EXERCISE DESCRIPTION
Copy the data from the line containing "detour [542, 1390]" through the line containing "conscientious [232, 969]", both included, keeping each word and shifting every coordinate value by -128.

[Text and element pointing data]
-- START --
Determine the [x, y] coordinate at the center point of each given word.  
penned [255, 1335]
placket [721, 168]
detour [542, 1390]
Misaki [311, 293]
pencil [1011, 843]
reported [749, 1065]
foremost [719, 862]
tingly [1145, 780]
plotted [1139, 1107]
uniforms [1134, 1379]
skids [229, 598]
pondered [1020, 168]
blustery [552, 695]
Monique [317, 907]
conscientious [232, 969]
-- END --
-- START --
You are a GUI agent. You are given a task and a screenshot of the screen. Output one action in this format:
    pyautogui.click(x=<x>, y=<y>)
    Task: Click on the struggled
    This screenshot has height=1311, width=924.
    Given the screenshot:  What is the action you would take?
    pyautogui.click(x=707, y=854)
-- END --
FULL SOLUTION
detour [414, 1262]
Misaki [183, 165]
pencil [883, 715]
reported [621, 937]
foremost [591, 734]
tingly [1017, 652]
plotted [1011, 979]
uniforms [1006, 1251]
skids [101, 470]
pondered [892, 40]
blustery [424, 567]
Monique [189, 779]
conscientious [104, 841]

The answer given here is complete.